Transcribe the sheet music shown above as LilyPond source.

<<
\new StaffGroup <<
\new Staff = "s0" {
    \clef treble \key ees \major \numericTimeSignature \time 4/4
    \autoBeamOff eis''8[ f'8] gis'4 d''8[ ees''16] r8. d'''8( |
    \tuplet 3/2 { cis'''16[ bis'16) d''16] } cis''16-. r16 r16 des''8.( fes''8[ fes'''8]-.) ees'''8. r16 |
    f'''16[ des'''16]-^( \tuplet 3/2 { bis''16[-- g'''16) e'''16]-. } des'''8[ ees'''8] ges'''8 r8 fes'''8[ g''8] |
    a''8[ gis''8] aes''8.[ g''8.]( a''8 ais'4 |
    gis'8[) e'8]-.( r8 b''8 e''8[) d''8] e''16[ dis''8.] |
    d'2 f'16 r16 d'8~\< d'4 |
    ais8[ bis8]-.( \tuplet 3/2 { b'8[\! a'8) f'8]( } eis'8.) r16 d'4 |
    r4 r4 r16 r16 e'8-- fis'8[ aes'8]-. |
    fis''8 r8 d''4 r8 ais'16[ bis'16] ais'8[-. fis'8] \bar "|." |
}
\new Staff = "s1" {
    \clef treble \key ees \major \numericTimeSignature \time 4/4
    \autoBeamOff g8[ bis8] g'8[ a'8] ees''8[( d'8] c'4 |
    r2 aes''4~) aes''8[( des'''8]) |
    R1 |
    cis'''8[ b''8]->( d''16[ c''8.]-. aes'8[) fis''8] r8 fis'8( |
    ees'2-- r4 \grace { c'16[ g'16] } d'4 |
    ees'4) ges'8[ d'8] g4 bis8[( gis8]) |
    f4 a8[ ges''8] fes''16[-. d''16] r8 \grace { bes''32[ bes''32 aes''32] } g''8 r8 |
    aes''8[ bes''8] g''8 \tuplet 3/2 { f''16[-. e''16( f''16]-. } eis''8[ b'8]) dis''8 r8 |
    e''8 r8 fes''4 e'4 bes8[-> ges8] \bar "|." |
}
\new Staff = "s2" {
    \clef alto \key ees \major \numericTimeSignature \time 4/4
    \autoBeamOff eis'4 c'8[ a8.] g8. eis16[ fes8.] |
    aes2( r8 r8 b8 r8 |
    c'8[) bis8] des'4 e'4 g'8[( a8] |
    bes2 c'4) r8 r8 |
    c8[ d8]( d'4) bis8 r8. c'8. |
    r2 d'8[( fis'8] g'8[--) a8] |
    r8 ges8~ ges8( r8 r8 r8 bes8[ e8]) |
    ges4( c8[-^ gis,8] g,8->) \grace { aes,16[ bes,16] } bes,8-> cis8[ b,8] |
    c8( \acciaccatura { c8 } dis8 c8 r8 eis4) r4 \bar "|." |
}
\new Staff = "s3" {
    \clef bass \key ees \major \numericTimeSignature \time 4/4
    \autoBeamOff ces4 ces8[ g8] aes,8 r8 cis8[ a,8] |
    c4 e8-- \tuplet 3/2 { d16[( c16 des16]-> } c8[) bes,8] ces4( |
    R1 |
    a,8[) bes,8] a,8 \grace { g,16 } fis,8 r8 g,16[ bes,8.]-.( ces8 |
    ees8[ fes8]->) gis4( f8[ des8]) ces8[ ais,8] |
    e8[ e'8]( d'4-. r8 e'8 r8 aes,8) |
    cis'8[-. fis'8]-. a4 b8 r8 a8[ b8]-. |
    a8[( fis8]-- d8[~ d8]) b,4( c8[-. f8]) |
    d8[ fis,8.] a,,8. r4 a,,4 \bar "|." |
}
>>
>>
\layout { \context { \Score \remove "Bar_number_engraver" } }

____

EXERCISE INSTRUCTIONS:
Return every line from the data above that contains the string "time".

WRITTEN ANSWER:
    \clef treble \key ees \major \numericTimeSignature \time 4/4
    \clef treble \key ees \major \numericTimeSignature \time 4/4
    \clef alto \key ees \major \numericTimeSignature \time 4/4
    \clef bass \key ees \major \numericTimeSignature \time 4/4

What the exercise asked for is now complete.